YOUR INSTRUCTIONS. For this exercise, copy the data exactly and omit any images.

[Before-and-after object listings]

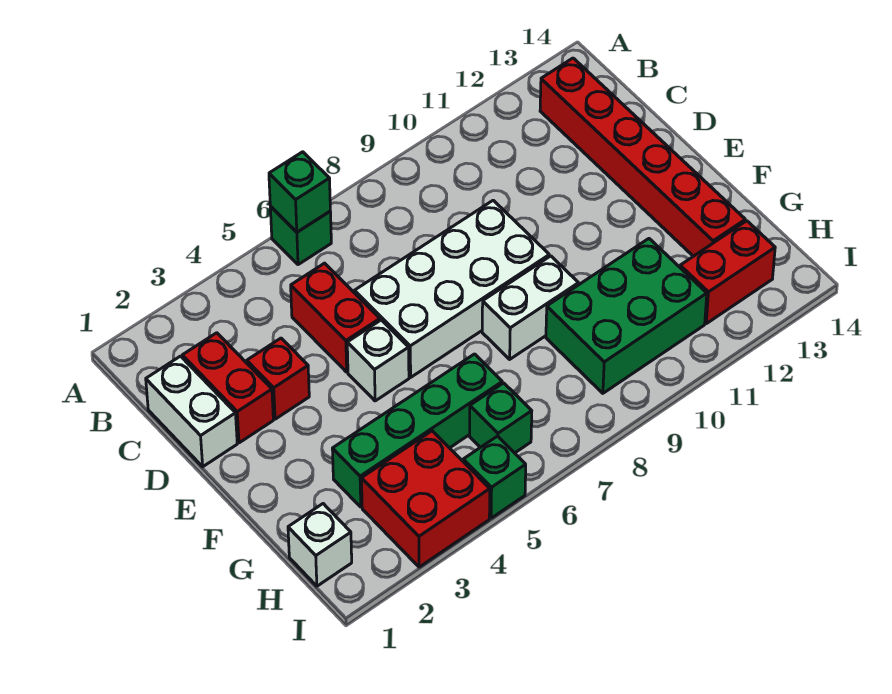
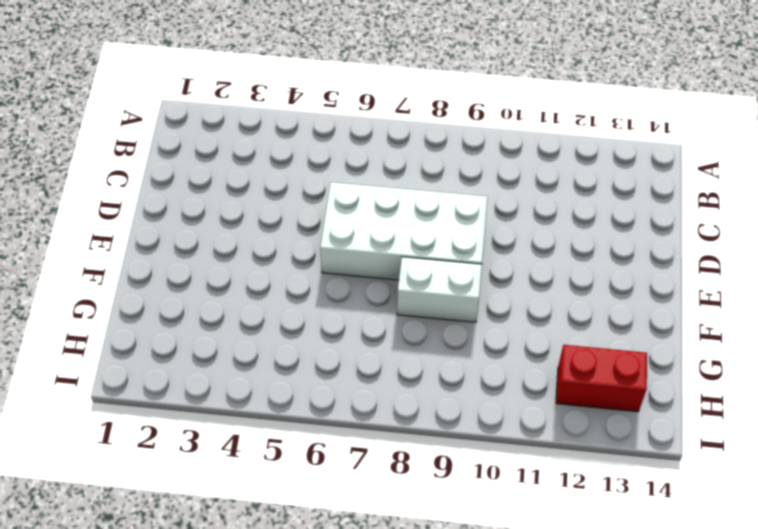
none -> green brick A6 level 1
none -> red brick B13:G13 level 1
none -> white brick C1:D1 level 1

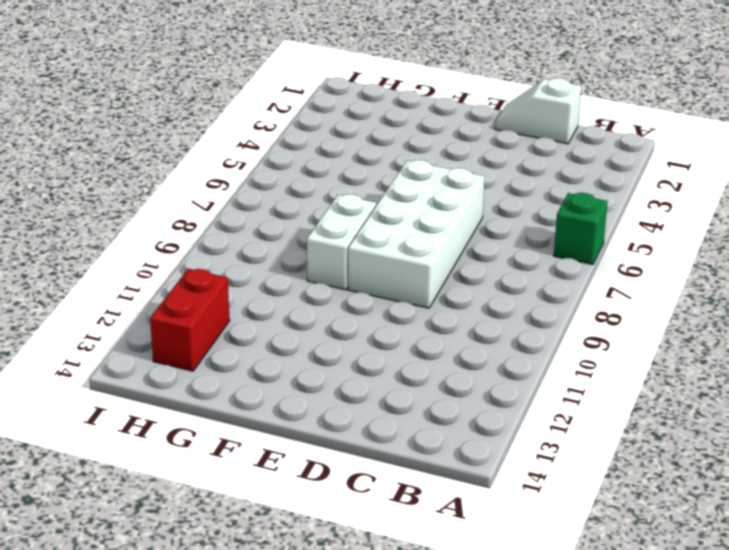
white slope C1:D1 level 1 top C -> white brick C1:D1 level 1
none -> red brick B13:G13 level 1
none -> red brick C2:D2 level 1
none -> red brick C5:D5 level 1

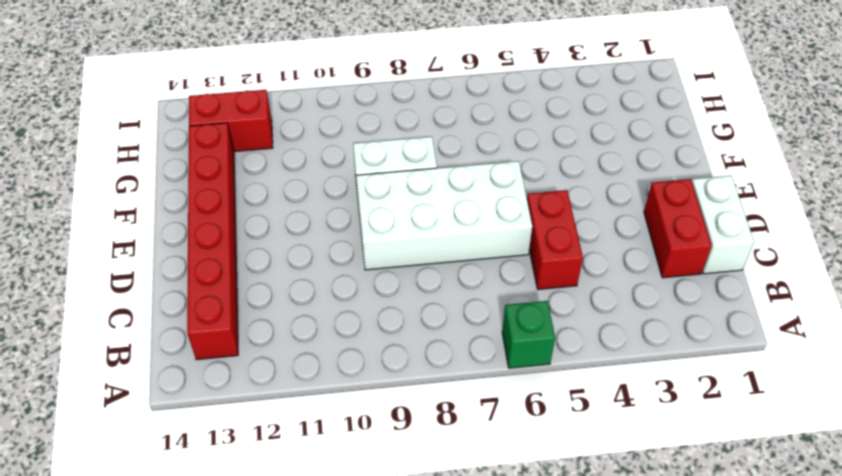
none -> red brick D3 level 1
none -> white brick E5 level 1
none -> green brick G3:G6 level 1

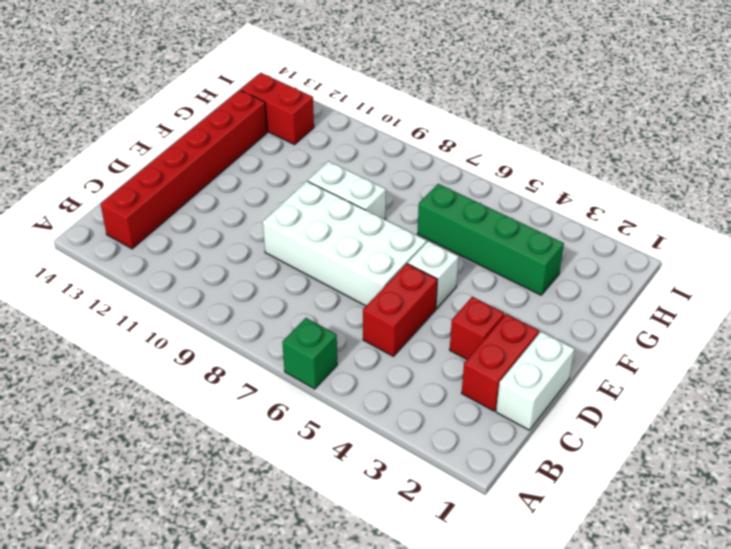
none -> green brick G9:H11 level 1
none -> white brick H1 level 1
none -> red brick H3:I4 level 1

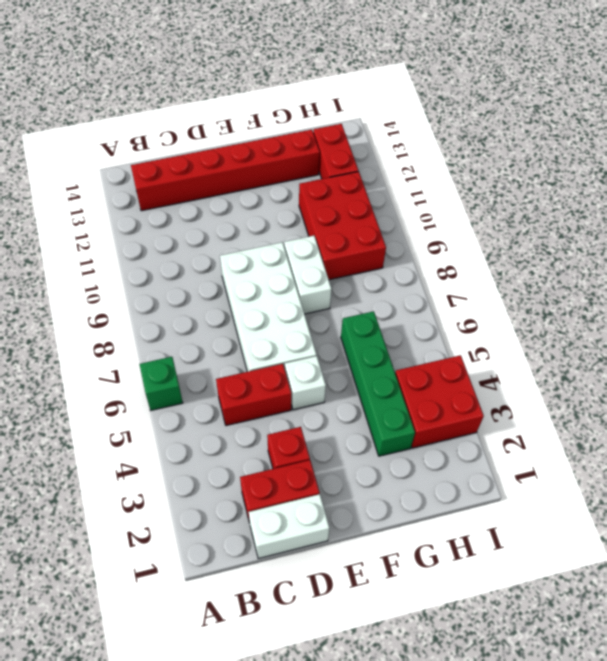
red brick G9:H11 level 1 -> green brick G9:H11 level 1
none -> white brick H1 level 1
none -> green brick H6 level 1
none -> green brick I5 level 1

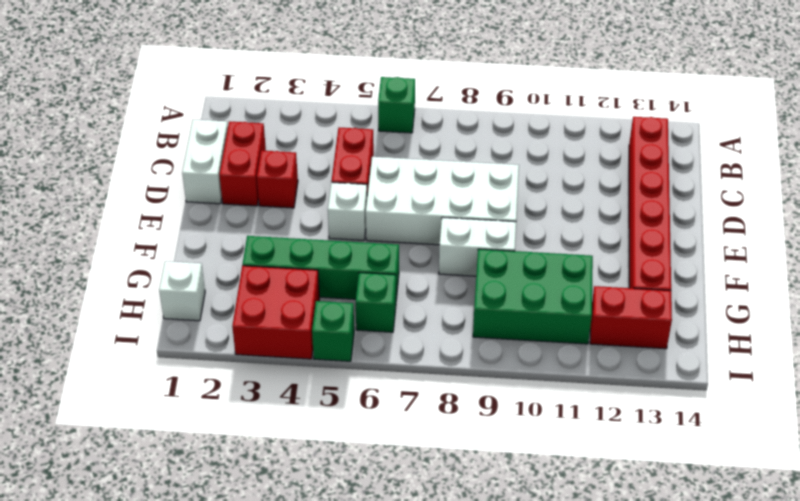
none -> green brick A6 level 2

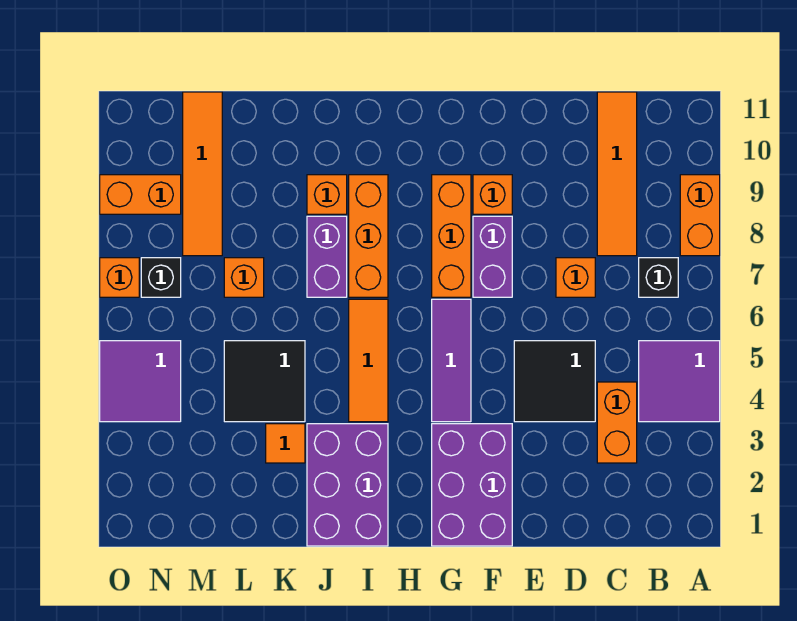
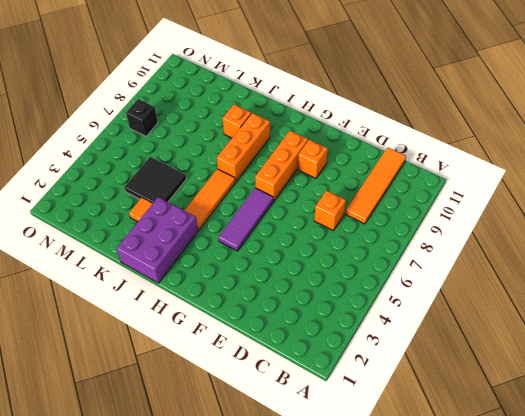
none -> purple tile A4:B5 level 1
none -> orange brick A8:A9 level 1
none -> black brick B7 level 1

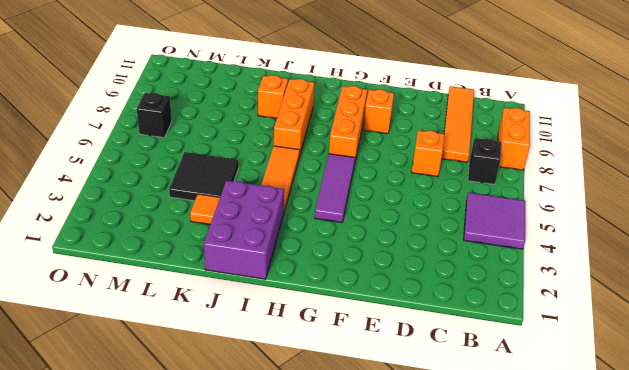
none -> orange brick C3:C4 level 1
none -> black tile D4:E5 level 1
none -> purple brick F1:G3 level 1

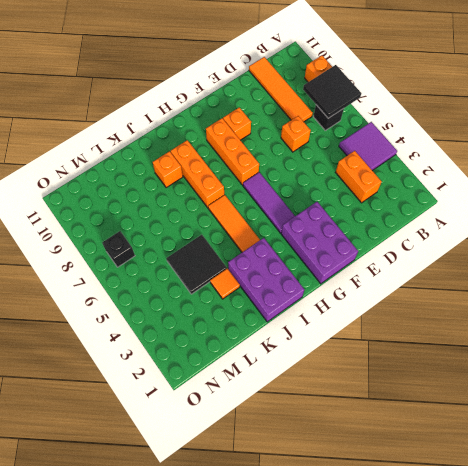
black tile A7:B8 level 2 -> black tile D4:E5 level 1
none -> purple brick F7:F8 level 1
none -> purple brick J7:J8 level 1
none -> orange brick L7 level 1

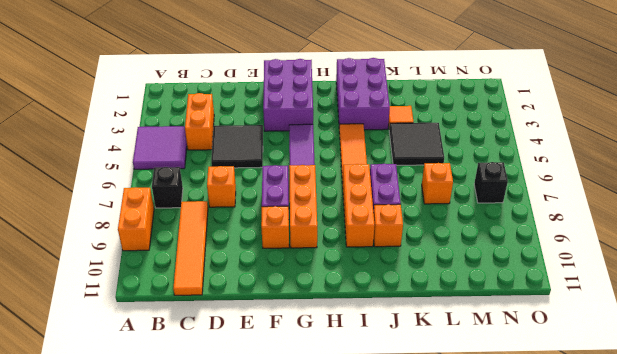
none -> orange tile M8:M11 level 1
none -> purple tile N4:O5 level 1
none -> orange brick N9:O9 level 1

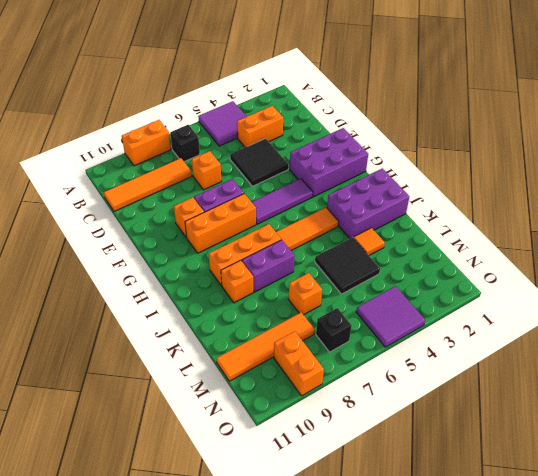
none -> orange brick O7 level 1

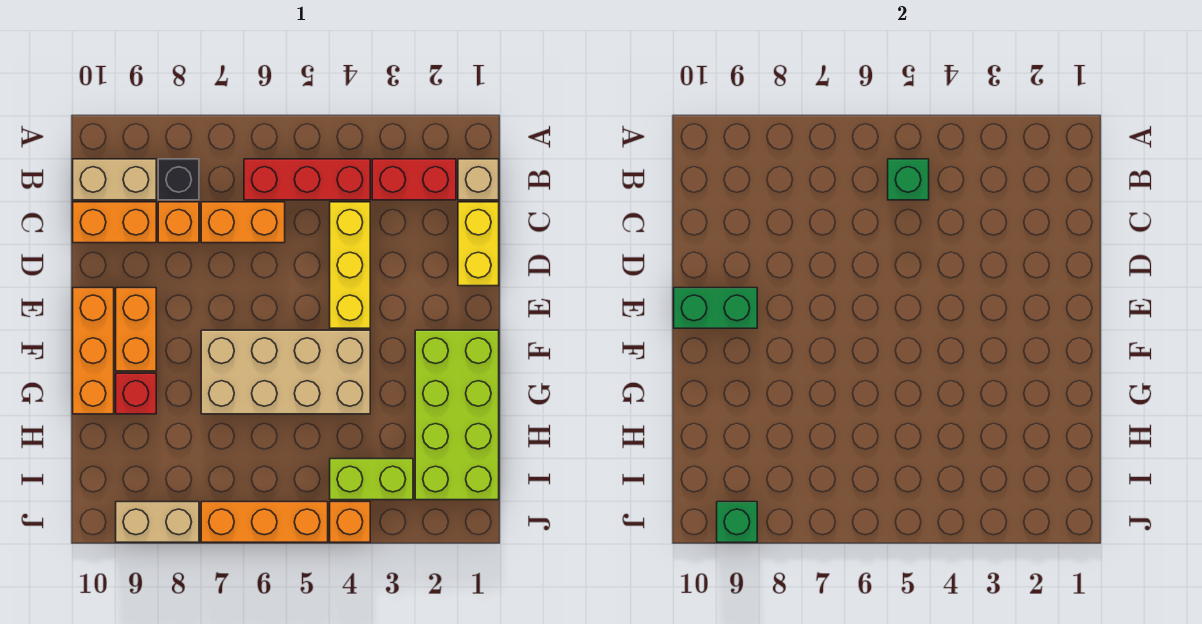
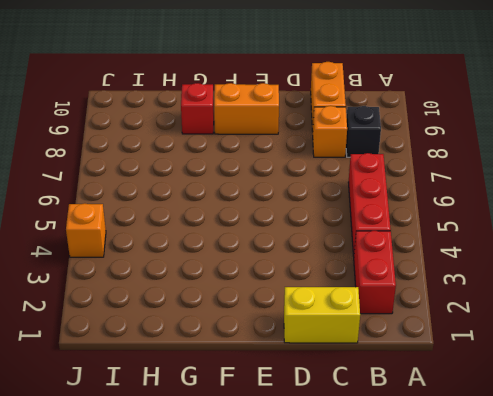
none -> tan brick B1 level 1
none -> tan brick B9:B10 level 1
none -> yellow brick C4:E4 level 1

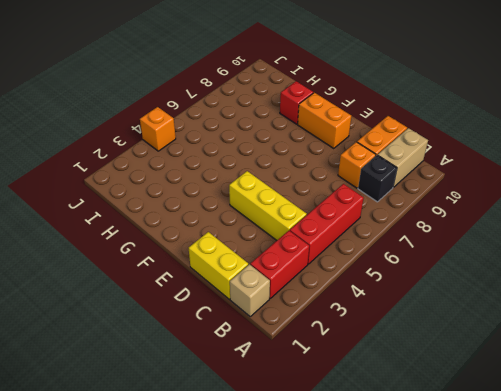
none -> orange brick C6:C7 level 1
none -> orange brick E10:G10 level 1
none -> lime brick F1:I2 level 1

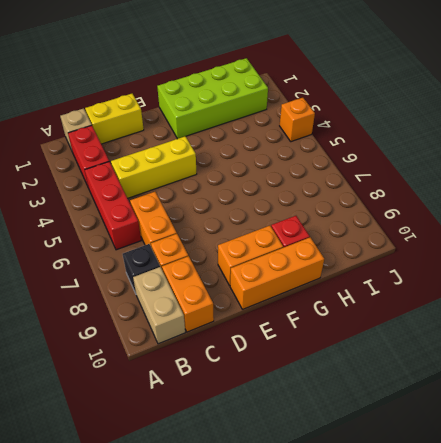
none -> tan brick F4:G7 level 1
none -> lime brick I3:I4 level 1
none -> orange brick J5:J7 level 1

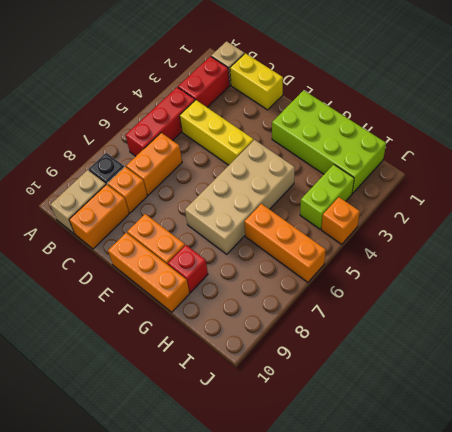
orange brick H6:J6 level 1 -> orange brick J5:J7 level 1
none -> tan brick J8:J9 level 1
none -> green brick B5 level 2
none -> green brick E9:E10 level 2

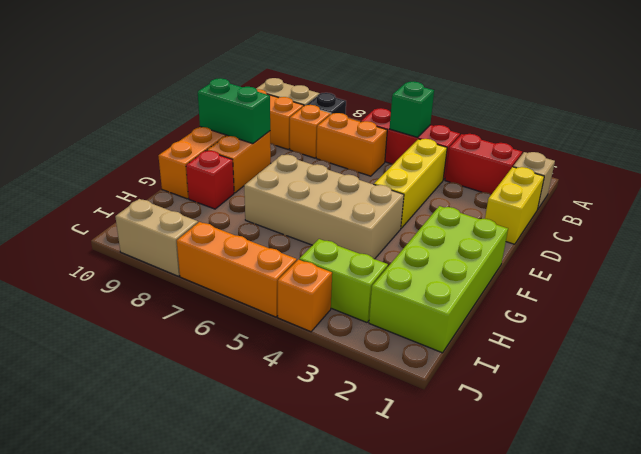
none -> green brick J9 level 2

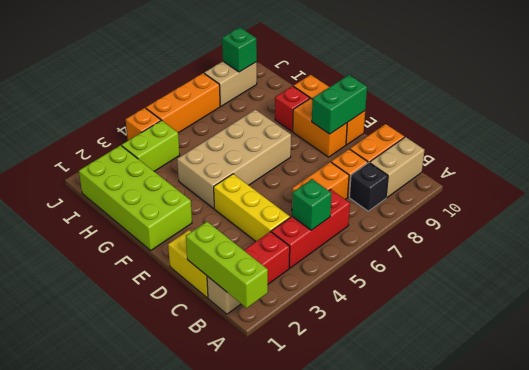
lime brick A1:C1 level 2 -> none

REPLY.
none -> green brick A6 level 1
none -> red brick B13:G13 level 1
none -> white brick C1:D1 level 1

white slope C1:D1 level 1 top C -> white brick C1:D1 level 1
none -> red brick B13:G13 level 1
none -> red brick C2:D2 level 1
none -> red brick C5:D5 level 1

none -> red brick D3 level 1
none -> white brick E5 level 1
none -> green brick G3:G6 level 1

none -> green brick G9:H11 level 1
none -> white brick H1 level 1
none -> red brick H3:I4 level 1

red brick G9:H11 level 1 -> green brick G9:H11 level 1
none -> white brick H1 level 1
none -> green brick H6 level 1
none -> green brick I5 level 1

none -> green brick A6 level 2

none -> purple tile A4:B5 level 1
none -> orange brick A8:A9 level 1
none -> black brick B7 level 1

none -> orange brick C3:C4 level 1
none -> black tile D4:E5 level 1
none -> purple brick F1:G3 level 1

black tile A7:B8 level 2 -> black tile D4:E5 level 1
none -> purple brick F7:F8 level 1
none -> purple brick J7:J8 level 1
none -> orange brick L7 level 1

none -> orange tile M8:M11 level 1
none -> purple tile N4:O5 level 1
none -> orange brick N9:O9 level 1

none -> orange brick O7 level 1

none -> tan brick B1 level 1
none -> tan brick B9:B10 level 1
none -> yellow brick C4:E4 level 1

none -> orange brick C6:C7 level 1
none -> orange brick E10:G10 level 1
none -> lime brick F1:I2 level 1

none -> tan brick F4:G7 level 1
none -> lime brick I3:I4 level 1
none -> orange brick J5:J7 level 1

orange brick H6:J6 level 1 -> orange brick J5:J7 level 1
none -> tan brick J8:J9 level 1
none -> green brick B5 level 2
none -> green brick E9:E10 level 2

none -> green brick J9 level 2

lime brick A1:C1 level 2 -> none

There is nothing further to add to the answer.